====== DATA TO PROCESS ======

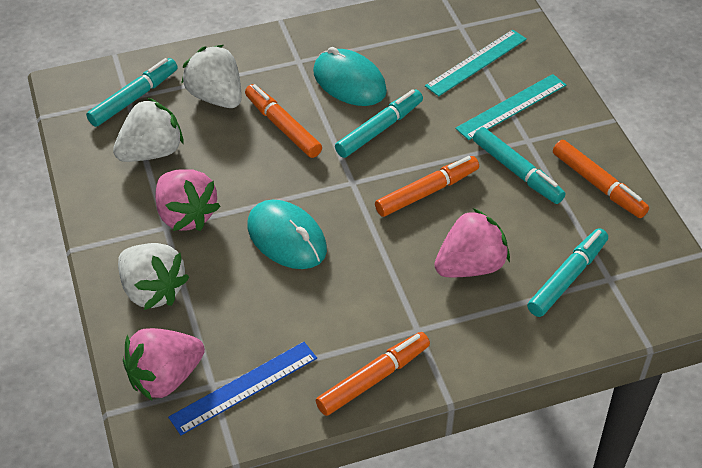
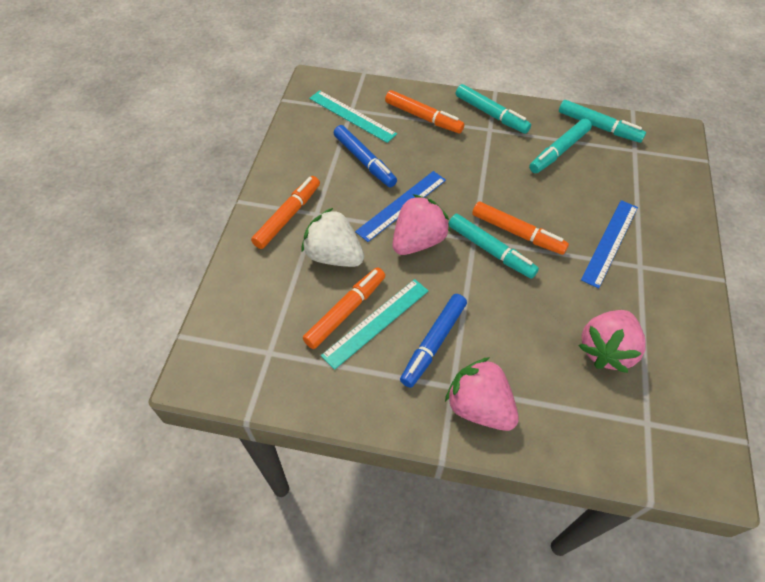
blue marker: 0 -> 2
blue ruler: 1 -> 2
turquoise mouse: 2 -> 0
white strawberry: 3 -> 1

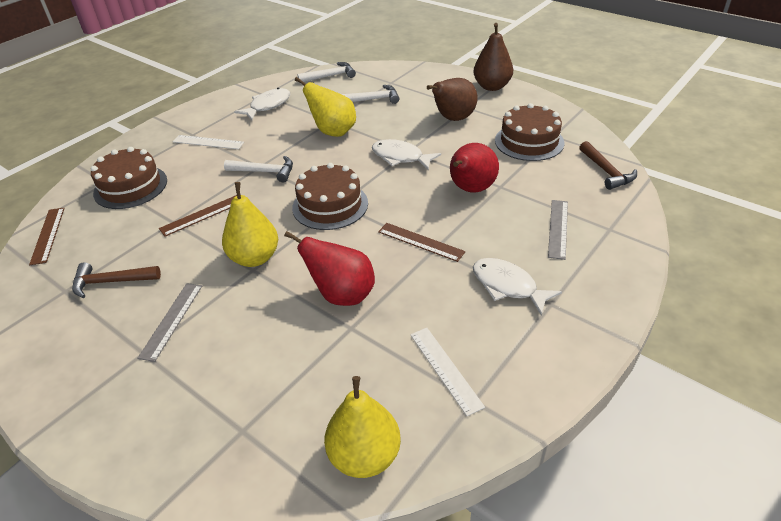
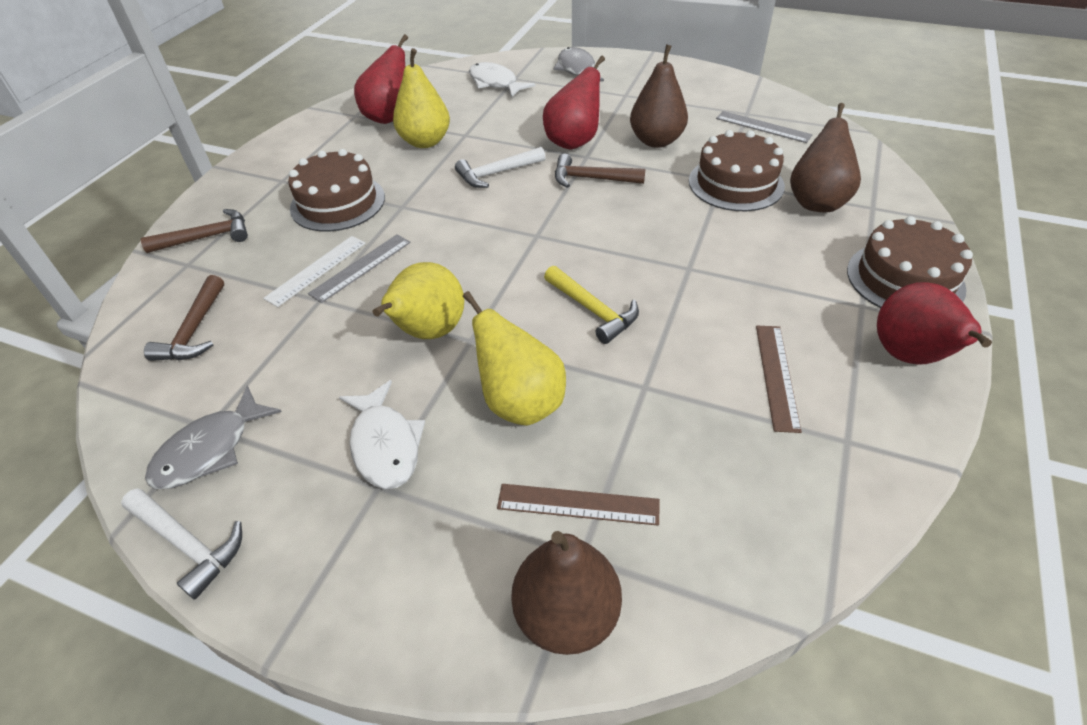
brown hammer: 2 -> 3
brown pear: 2 -> 3
brown ruler: 3 -> 2
grey fish: 0 -> 2
red pear: 2 -> 3
white fish: 3 -> 2
white hammer: 3 -> 2
white ruler: 2 -> 1
yellow hammer: 0 -> 1

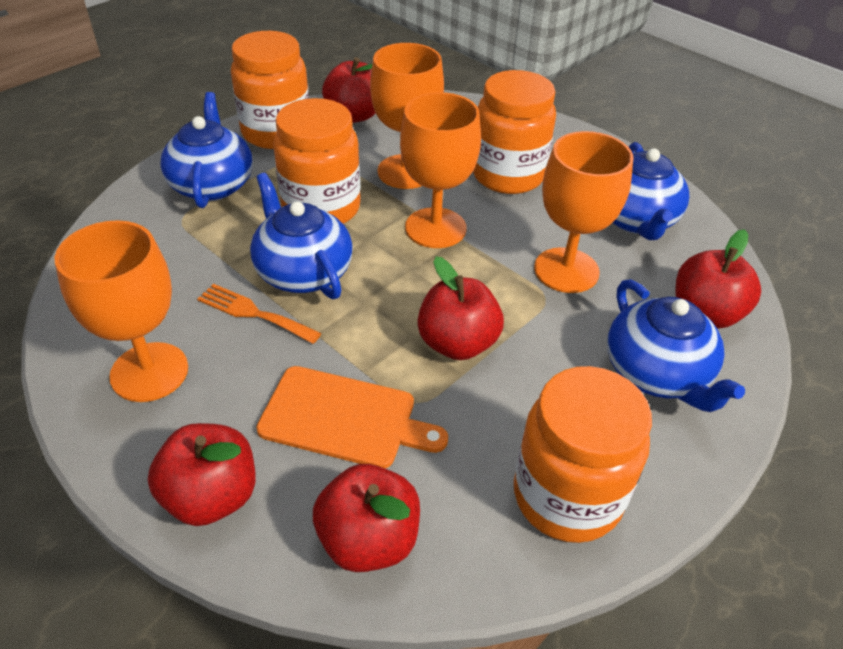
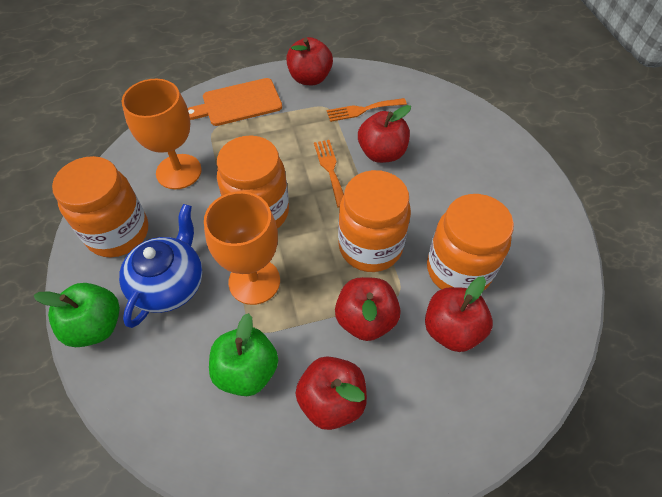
blue teapot: 4 -> 1
green apple: 0 -> 2
orange fork: 1 -> 2
orange goblet: 4 -> 2

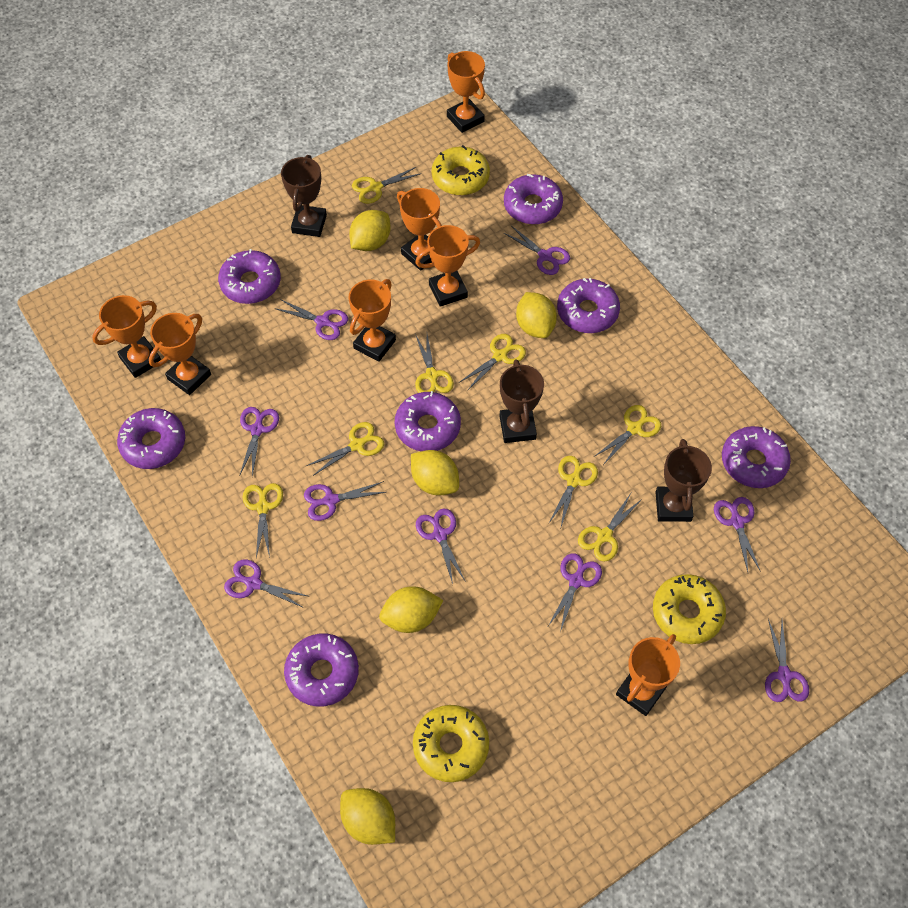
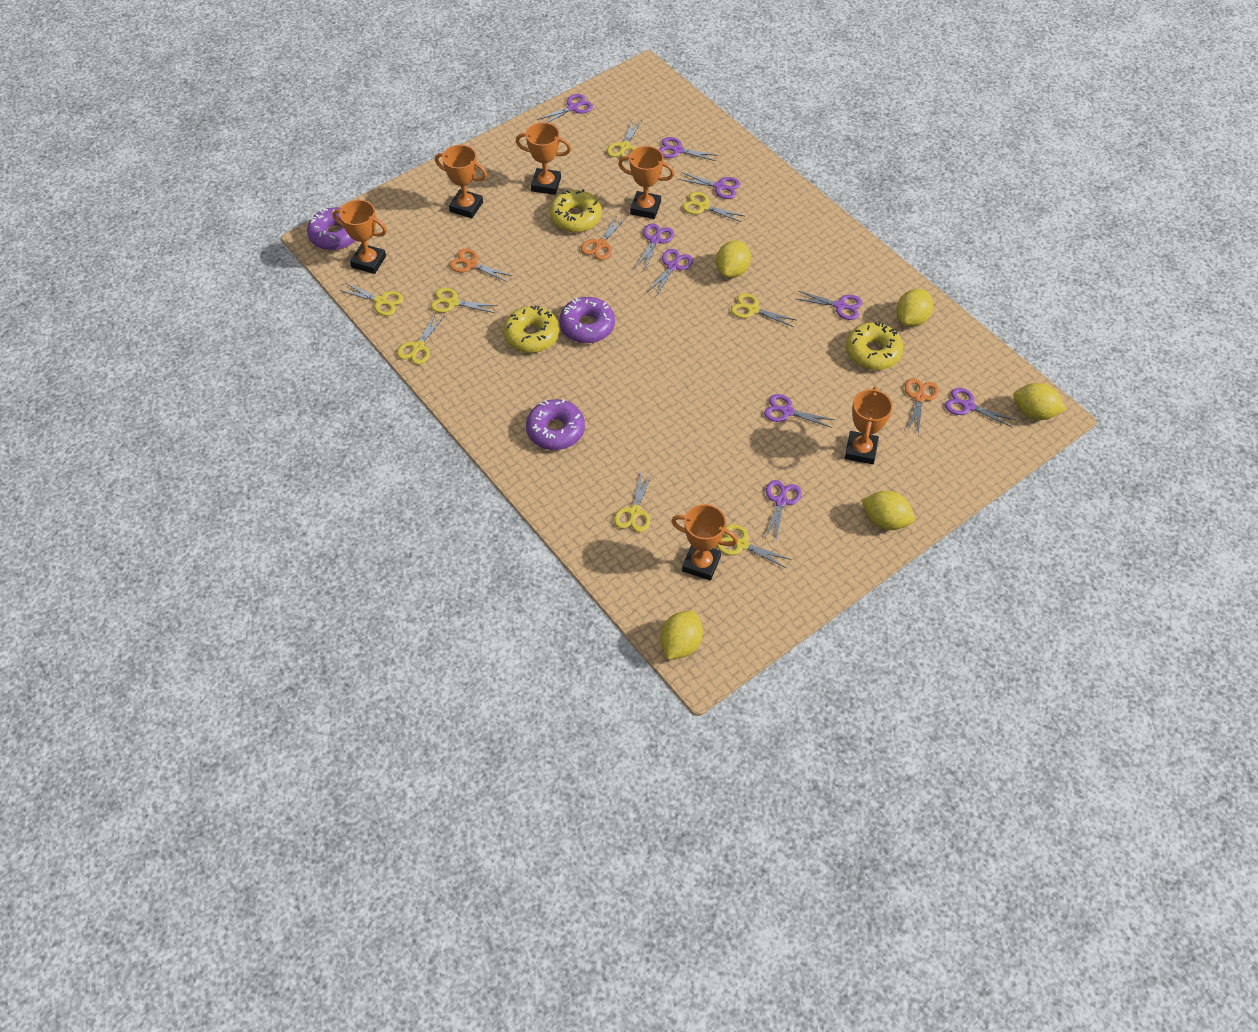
brown trophy: 3 -> 0
orange scissors: 0 -> 3
orange trophy: 7 -> 6
purple donut: 7 -> 3

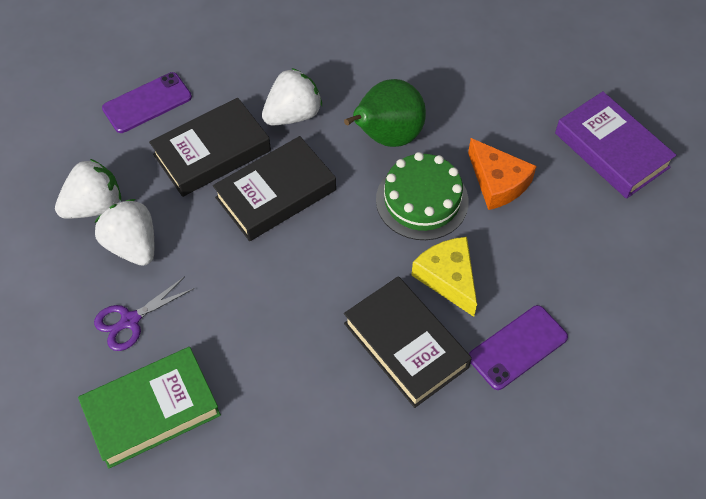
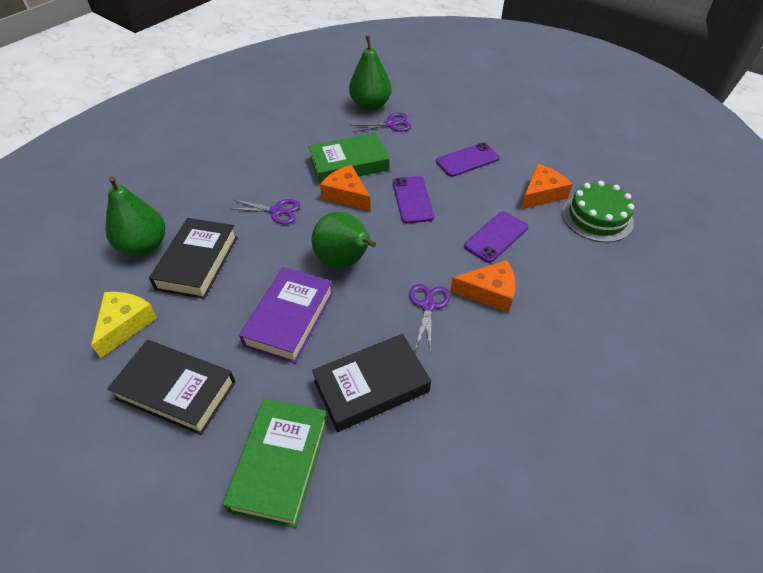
green book: 1 -> 2
green pear: 1 -> 3
orange cheese: 1 -> 3
purple phone: 2 -> 3
purple scissors: 1 -> 3
white strawberry: 3 -> 0

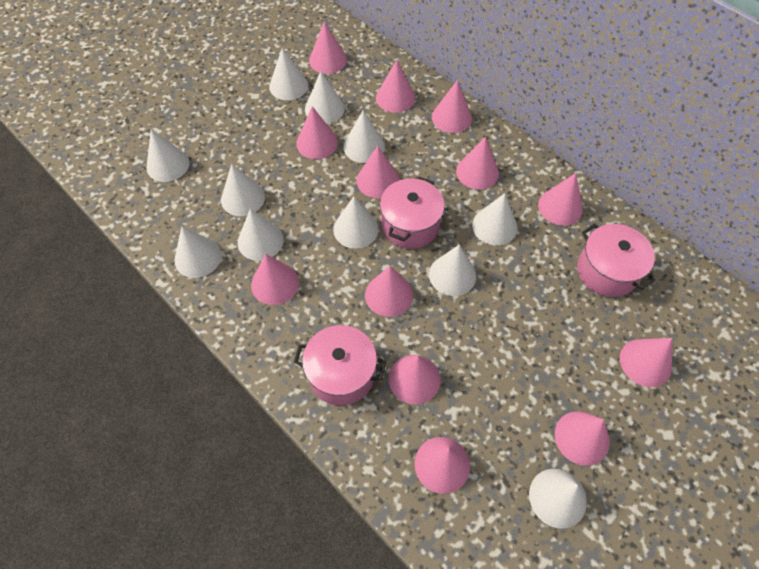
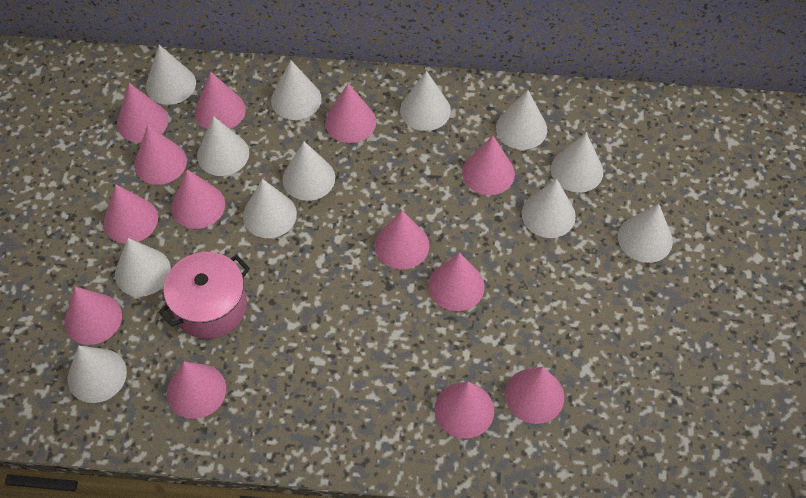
pink pot: 3 -> 1
white cone: 11 -> 12

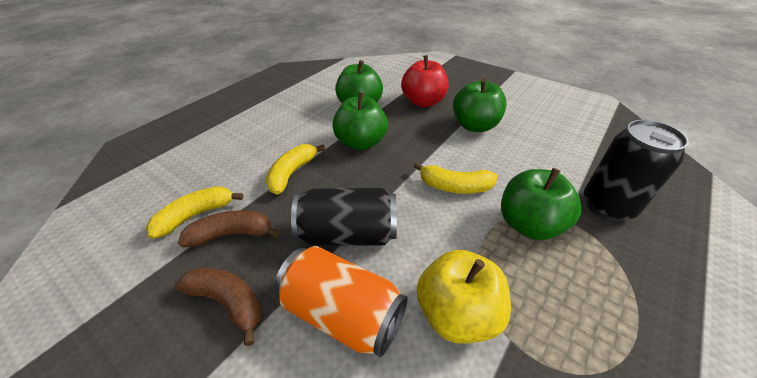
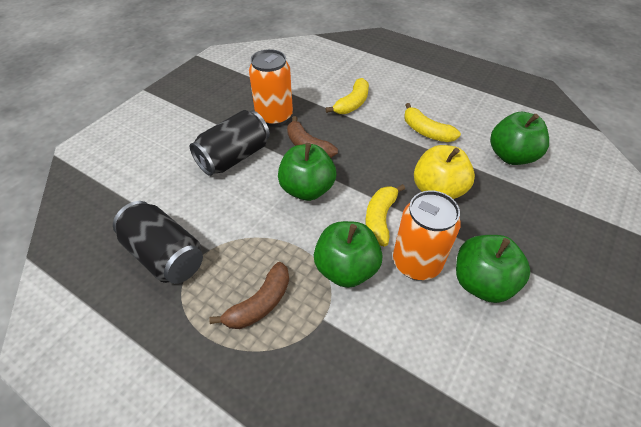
orange can: 1 -> 2
red apple: 1 -> 0

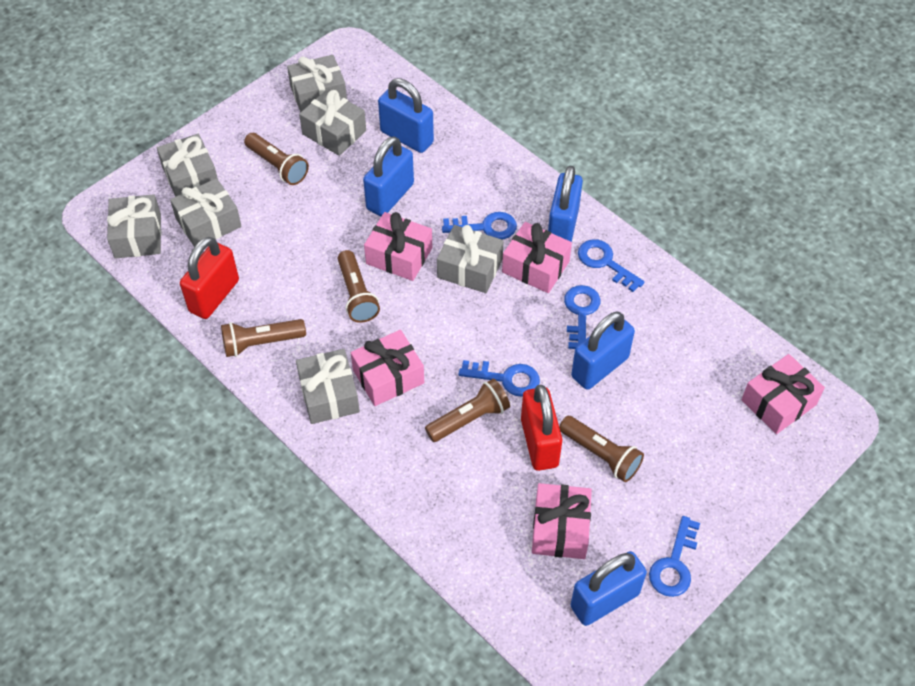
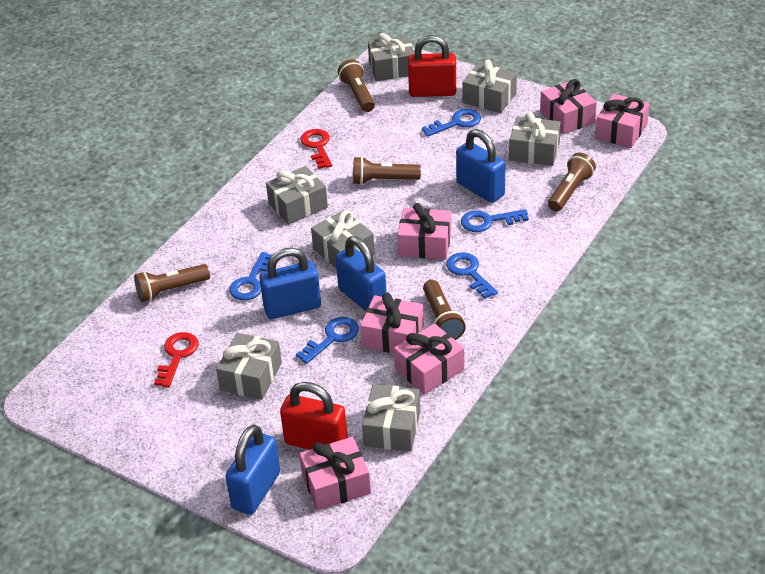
blue padlock: 5 -> 4
pink gift: 5 -> 6
red key: 0 -> 2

======

Only the pictures are to be left out; copy all the remaining material above exactly.

blue marker: 0 -> 2
blue ruler: 1 -> 2
turquoise mouse: 2 -> 0
white strawberry: 3 -> 1

brown hammer: 2 -> 3
brown pear: 2 -> 3
brown ruler: 3 -> 2
grey fish: 0 -> 2
red pear: 2 -> 3
white fish: 3 -> 2
white hammer: 3 -> 2
white ruler: 2 -> 1
yellow hammer: 0 -> 1

blue teapot: 4 -> 1
green apple: 0 -> 2
orange fork: 1 -> 2
orange goblet: 4 -> 2

brown trophy: 3 -> 0
orange scissors: 0 -> 3
orange trophy: 7 -> 6
purple donut: 7 -> 3

green book: 1 -> 2
green pear: 1 -> 3
orange cheese: 1 -> 3
purple phone: 2 -> 3
purple scissors: 1 -> 3
white strawberry: 3 -> 0

pink pot: 3 -> 1
white cone: 11 -> 12

orange can: 1 -> 2
red apple: 1 -> 0

blue padlock: 5 -> 4
pink gift: 5 -> 6
red key: 0 -> 2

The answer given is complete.